**WHAT NEEDS TO BE DONE:**
Transcribe every entry that follows exactly, omitting all pictures.

Start of DATA PROVIDED

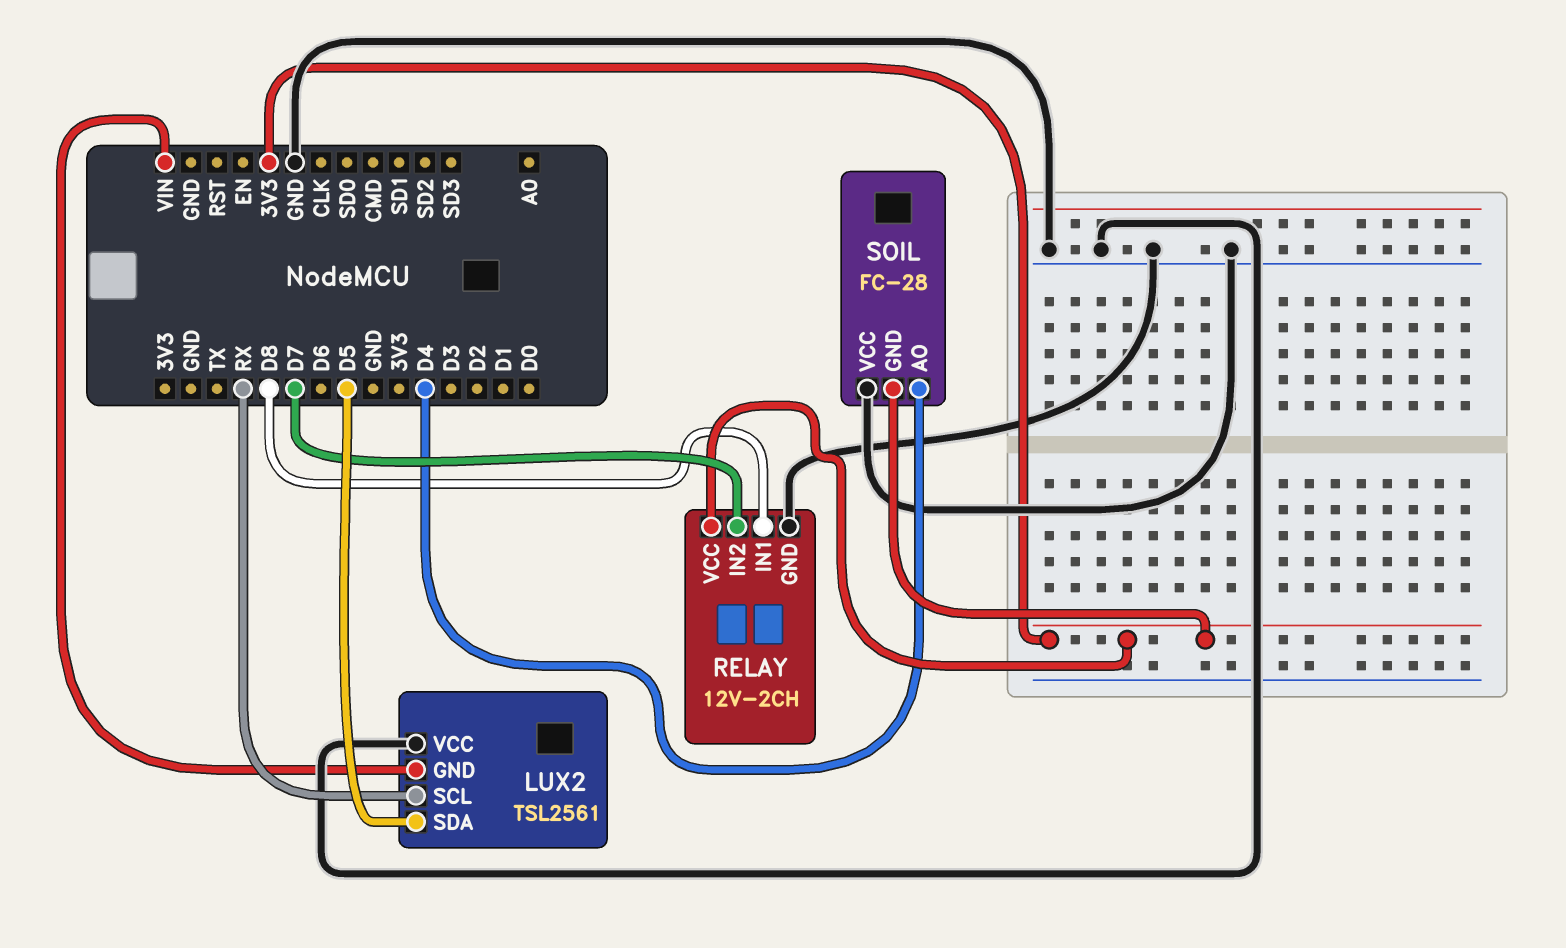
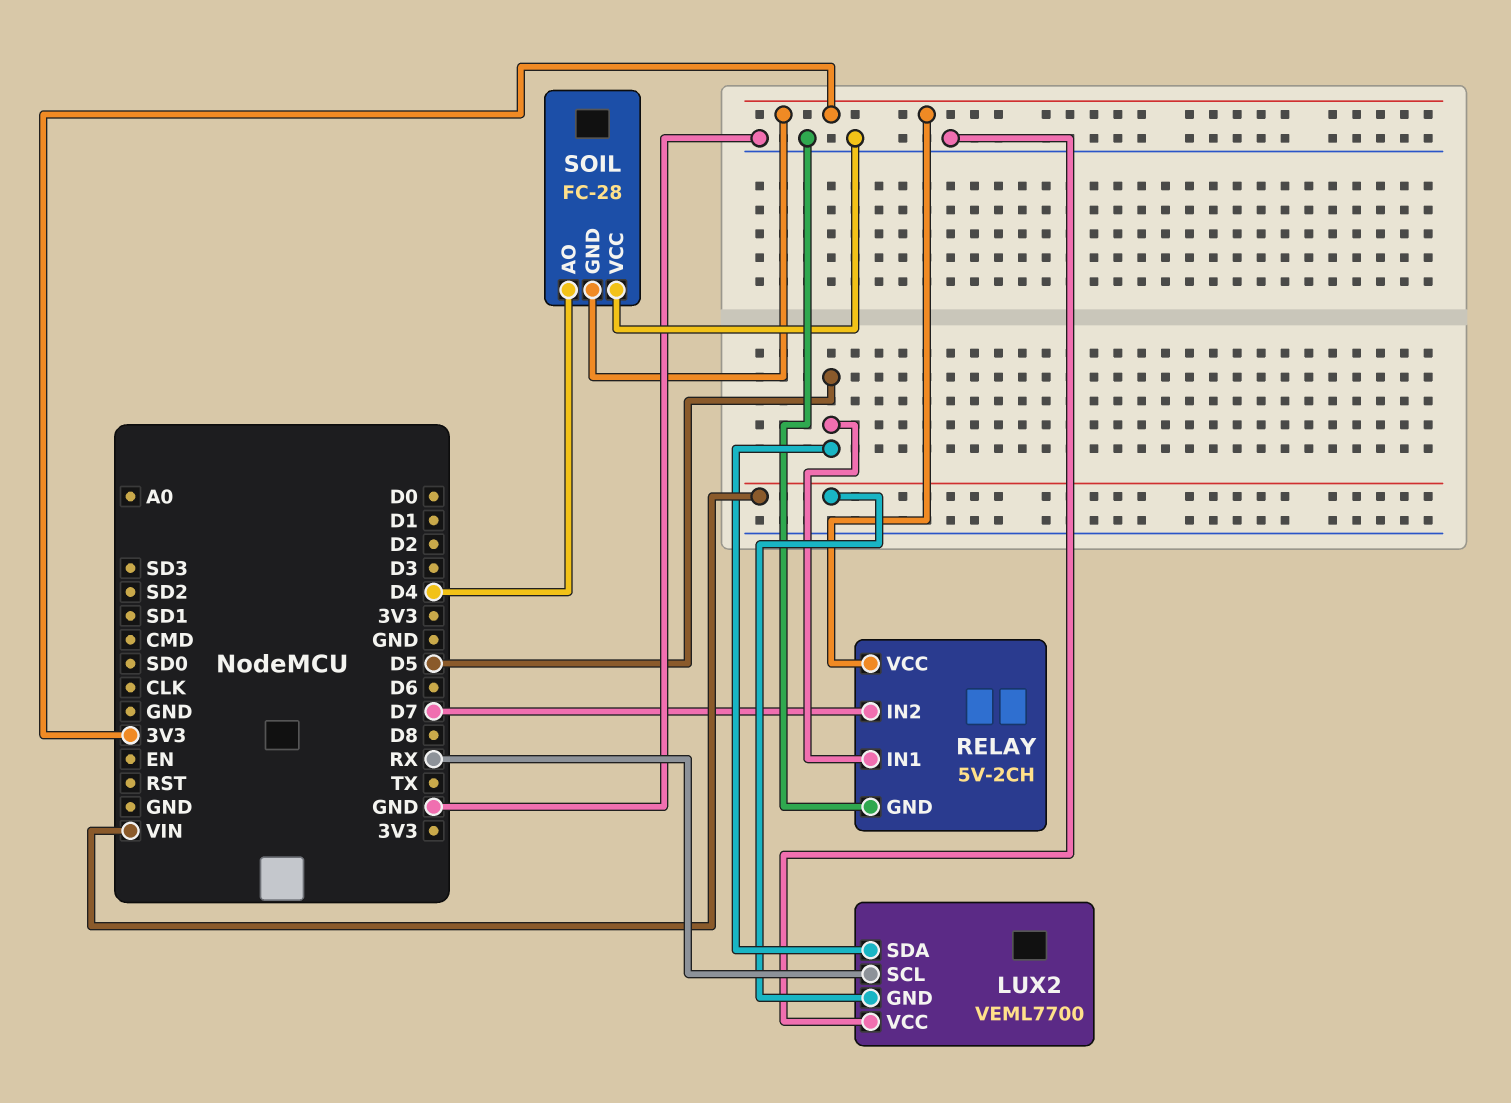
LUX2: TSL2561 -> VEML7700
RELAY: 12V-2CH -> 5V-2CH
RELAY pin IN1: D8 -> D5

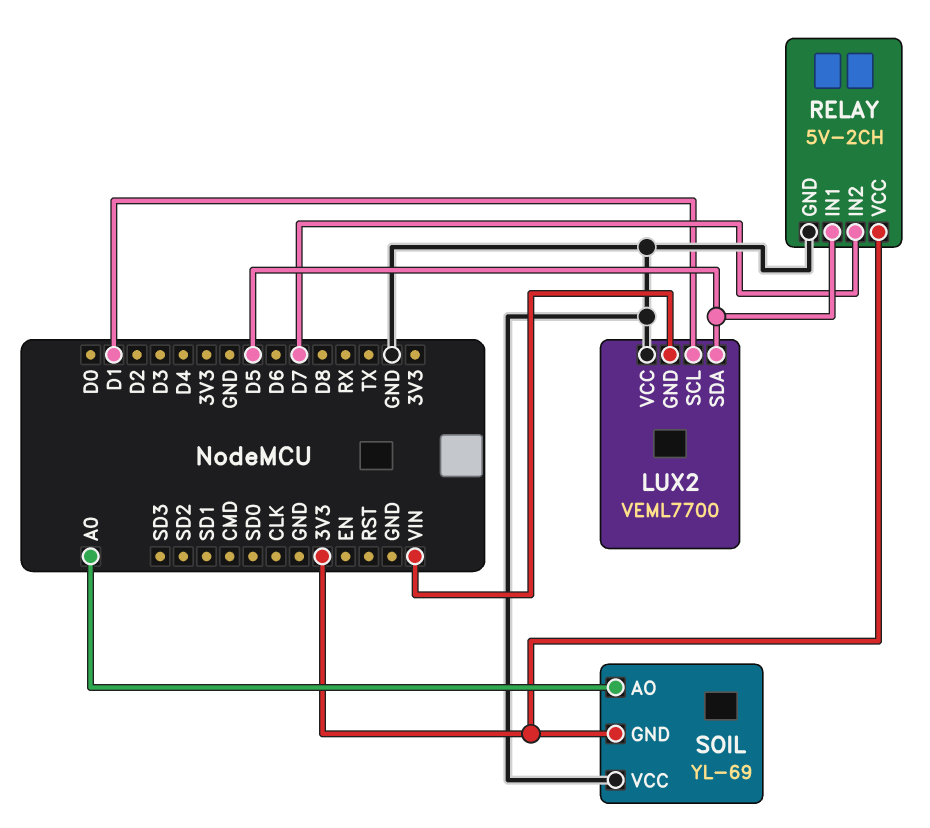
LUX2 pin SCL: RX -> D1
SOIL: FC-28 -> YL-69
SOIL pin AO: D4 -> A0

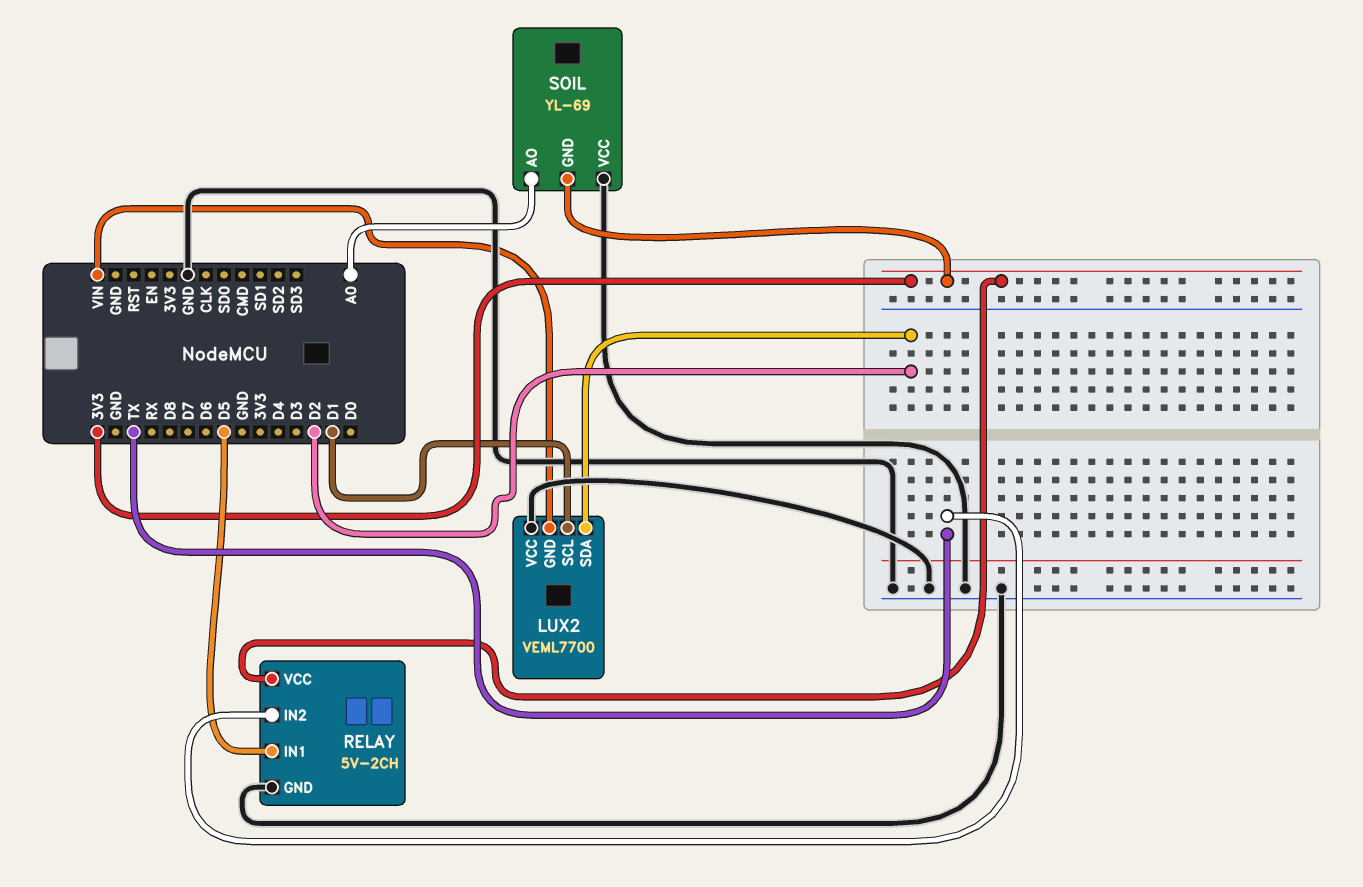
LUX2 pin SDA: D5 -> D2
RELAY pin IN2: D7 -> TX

End of DATA PROVIDED

**ANSWER BELOW:**
LUX2: TSL2561 -> VEML7700
RELAY: 12V-2CH -> 5V-2CH
RELAY pin IN1: D8 -> D5

LUX2 pin SCL: RX -> D1
SOIL: FC-28 -> YL-69
SOIL pin AO: D4 -> A0

LUX2 pin SDA: D5 -> D2
RELAY pin IN2: D7 -> TX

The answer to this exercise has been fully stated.